> [HOW TO COMPLETE THIS TASK]
From the listing below, return each line that includes "insert".

> [EXTRACTED ENTRIES]
+++

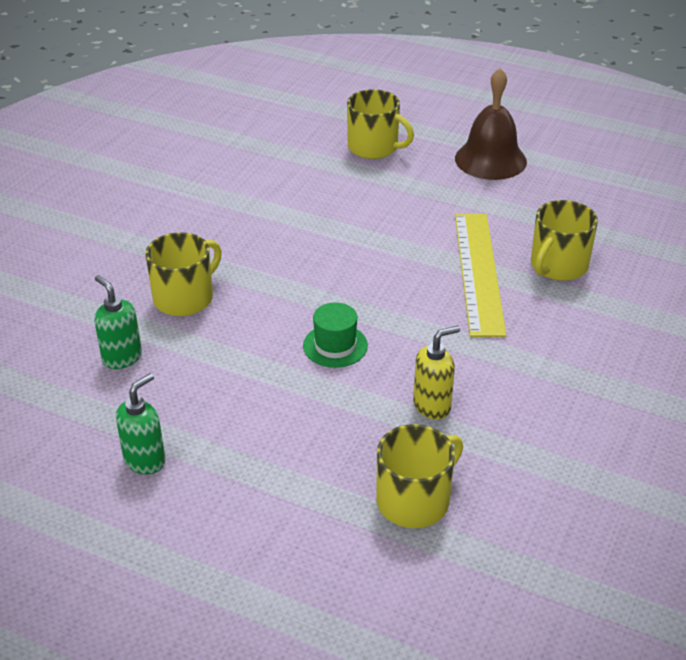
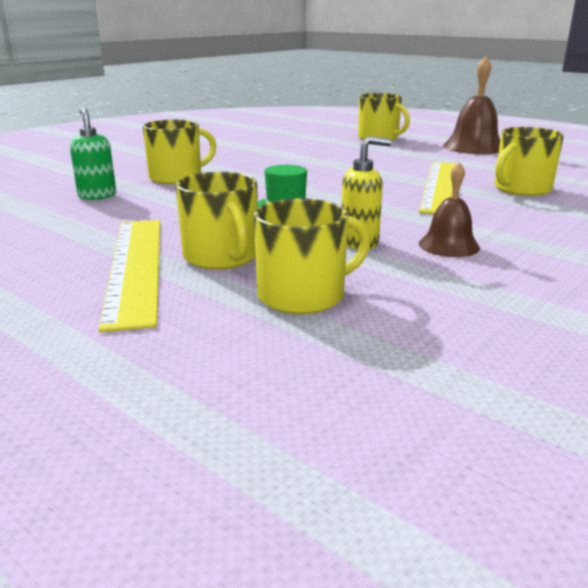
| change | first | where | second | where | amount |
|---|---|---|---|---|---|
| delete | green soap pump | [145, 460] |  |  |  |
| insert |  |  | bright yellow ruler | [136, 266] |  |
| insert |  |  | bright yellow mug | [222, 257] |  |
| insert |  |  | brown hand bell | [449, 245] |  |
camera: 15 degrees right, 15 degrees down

+++

> [SOLUTION TO THIS EXERCISE]
| insert |  |  | bright yellow ruler | [136, 266] |  |
| insert |  |  | bright yellow mug | [222, 257] |  |
| insert |  |  | brown hand bell | [449, 245] |  |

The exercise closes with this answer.